[Items from a data source]
⟨

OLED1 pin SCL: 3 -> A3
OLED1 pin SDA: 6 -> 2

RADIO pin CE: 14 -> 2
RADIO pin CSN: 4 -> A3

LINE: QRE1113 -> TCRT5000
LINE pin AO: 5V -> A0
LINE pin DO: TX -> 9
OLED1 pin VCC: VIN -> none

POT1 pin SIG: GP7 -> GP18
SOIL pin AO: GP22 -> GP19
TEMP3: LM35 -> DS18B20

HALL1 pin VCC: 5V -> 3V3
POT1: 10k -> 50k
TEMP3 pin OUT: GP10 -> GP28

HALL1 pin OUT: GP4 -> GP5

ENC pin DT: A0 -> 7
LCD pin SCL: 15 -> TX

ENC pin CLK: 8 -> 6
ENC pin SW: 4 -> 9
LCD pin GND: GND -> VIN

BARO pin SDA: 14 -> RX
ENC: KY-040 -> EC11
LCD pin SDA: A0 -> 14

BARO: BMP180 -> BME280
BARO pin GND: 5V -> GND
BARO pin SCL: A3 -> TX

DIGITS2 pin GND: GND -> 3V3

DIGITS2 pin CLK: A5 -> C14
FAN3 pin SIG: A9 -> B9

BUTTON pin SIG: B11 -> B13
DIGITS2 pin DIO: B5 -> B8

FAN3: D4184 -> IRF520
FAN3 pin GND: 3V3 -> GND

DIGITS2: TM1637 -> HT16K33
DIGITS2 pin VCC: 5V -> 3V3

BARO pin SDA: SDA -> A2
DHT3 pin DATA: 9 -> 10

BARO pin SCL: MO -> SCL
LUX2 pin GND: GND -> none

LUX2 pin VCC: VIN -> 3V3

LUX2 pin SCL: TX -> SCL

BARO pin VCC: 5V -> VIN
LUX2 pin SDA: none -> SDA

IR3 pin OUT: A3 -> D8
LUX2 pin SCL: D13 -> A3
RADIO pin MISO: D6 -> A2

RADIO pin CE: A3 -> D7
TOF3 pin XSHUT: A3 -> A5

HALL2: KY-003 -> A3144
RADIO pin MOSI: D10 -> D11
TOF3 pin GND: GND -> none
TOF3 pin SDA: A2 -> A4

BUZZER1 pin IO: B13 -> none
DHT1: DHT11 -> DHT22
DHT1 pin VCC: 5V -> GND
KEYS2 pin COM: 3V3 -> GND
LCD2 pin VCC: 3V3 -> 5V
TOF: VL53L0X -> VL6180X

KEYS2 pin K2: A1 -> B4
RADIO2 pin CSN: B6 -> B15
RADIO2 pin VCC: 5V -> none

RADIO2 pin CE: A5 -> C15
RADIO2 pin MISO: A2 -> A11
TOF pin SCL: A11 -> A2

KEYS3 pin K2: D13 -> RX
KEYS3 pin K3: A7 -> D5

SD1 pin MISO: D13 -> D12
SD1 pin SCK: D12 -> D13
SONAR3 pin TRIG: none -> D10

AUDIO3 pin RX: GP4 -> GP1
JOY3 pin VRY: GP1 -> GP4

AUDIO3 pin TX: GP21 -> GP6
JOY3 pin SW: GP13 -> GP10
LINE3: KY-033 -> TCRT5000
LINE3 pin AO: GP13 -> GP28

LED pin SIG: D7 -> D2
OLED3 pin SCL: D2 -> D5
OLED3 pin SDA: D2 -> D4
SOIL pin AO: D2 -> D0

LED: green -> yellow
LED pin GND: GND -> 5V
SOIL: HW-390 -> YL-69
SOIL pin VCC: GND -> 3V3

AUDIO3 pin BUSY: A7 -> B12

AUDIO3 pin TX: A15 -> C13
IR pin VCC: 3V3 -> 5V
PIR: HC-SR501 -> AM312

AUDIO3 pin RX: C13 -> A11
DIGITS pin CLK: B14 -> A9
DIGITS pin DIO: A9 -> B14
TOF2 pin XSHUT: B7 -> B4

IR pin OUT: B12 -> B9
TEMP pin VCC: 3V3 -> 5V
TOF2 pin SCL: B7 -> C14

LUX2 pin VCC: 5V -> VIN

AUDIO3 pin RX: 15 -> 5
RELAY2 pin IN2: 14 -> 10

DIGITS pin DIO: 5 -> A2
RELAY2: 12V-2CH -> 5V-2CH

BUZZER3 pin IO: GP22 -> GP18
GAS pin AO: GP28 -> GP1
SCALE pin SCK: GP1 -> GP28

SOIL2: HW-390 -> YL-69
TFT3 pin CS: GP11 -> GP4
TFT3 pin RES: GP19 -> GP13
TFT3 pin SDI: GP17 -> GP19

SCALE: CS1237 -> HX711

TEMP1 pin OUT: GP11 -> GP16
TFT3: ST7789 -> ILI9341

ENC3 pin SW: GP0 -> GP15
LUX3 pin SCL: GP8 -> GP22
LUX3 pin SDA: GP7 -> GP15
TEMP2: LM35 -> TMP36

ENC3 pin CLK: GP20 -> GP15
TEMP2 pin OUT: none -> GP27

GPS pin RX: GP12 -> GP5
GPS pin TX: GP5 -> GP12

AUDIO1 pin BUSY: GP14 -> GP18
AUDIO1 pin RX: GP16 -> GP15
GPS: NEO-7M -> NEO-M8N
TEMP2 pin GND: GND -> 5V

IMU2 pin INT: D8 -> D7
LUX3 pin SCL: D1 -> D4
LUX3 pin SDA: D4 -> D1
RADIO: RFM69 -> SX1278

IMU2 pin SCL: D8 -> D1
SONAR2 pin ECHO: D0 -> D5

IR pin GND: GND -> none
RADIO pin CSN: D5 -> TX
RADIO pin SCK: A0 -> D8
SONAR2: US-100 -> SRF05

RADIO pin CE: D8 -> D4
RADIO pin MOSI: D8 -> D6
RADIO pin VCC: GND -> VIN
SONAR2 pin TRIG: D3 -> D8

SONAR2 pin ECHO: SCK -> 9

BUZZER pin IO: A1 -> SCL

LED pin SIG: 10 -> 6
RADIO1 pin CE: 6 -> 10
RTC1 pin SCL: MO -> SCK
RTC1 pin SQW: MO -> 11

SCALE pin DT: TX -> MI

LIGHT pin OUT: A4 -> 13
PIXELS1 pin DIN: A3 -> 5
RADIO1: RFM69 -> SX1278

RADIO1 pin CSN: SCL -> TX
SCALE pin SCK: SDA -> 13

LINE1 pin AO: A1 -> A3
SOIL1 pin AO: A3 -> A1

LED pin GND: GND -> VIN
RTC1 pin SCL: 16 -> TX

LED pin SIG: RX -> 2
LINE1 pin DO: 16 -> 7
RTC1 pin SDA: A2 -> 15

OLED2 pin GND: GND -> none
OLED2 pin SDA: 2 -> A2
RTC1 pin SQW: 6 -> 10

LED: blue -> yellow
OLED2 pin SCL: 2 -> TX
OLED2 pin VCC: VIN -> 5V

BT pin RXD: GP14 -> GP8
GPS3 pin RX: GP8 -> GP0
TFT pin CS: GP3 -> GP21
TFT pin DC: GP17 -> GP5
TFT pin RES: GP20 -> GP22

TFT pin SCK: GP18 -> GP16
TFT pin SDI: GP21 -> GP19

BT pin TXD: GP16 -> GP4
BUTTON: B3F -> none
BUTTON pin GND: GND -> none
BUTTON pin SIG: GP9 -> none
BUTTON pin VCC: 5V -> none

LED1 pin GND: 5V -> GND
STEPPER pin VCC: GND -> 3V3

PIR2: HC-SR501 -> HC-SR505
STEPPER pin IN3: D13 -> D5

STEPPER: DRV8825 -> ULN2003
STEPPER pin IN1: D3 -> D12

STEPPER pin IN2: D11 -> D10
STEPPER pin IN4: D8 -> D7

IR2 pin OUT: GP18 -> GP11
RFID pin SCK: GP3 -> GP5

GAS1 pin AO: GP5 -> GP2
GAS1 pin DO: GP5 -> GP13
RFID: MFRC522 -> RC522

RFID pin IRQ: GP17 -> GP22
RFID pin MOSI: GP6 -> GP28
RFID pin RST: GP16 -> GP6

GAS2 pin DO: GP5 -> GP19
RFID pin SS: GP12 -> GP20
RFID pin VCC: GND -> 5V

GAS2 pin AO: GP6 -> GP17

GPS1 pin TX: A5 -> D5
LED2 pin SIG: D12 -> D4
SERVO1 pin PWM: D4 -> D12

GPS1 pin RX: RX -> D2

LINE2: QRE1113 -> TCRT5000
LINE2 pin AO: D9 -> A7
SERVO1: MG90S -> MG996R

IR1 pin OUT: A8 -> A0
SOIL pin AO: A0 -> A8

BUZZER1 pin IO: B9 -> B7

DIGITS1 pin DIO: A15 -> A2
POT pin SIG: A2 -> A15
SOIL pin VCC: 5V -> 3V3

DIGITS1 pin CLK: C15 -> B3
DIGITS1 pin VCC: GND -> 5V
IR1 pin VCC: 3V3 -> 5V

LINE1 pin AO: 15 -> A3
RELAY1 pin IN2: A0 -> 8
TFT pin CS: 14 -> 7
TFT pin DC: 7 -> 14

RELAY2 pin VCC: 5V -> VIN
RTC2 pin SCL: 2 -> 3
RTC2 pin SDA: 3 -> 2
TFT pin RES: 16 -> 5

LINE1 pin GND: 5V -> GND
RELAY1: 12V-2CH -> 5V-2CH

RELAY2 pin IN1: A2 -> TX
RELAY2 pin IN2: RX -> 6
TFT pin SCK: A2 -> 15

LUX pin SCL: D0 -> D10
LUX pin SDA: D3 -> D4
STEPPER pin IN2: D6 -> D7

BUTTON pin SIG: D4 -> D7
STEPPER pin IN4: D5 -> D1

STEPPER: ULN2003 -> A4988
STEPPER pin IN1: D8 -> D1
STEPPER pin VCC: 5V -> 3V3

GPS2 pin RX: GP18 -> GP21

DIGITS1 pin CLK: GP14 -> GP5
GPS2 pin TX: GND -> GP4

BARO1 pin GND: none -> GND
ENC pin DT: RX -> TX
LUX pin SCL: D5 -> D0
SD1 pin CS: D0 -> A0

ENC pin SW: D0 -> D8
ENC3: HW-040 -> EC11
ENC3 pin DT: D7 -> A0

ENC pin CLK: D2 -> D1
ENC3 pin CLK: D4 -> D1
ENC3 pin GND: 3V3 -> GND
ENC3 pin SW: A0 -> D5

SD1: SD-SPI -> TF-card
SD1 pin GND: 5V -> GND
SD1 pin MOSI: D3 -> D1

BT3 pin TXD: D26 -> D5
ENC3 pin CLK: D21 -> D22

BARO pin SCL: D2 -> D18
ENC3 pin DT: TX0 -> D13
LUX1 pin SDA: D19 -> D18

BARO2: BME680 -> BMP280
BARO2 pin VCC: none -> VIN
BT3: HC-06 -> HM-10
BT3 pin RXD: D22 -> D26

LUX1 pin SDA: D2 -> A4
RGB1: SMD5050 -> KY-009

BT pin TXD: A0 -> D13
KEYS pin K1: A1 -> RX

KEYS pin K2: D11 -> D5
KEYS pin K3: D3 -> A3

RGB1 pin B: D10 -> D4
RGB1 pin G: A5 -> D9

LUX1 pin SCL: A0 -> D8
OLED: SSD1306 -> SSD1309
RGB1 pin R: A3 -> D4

⟩

Task prompt
Among the records, find every line with the word "ECHO" and copy it.

Result of this exercise
SONAR2 pin ECHO: D0 -> D5
SONAR2 pin ECHO: SCK -> 9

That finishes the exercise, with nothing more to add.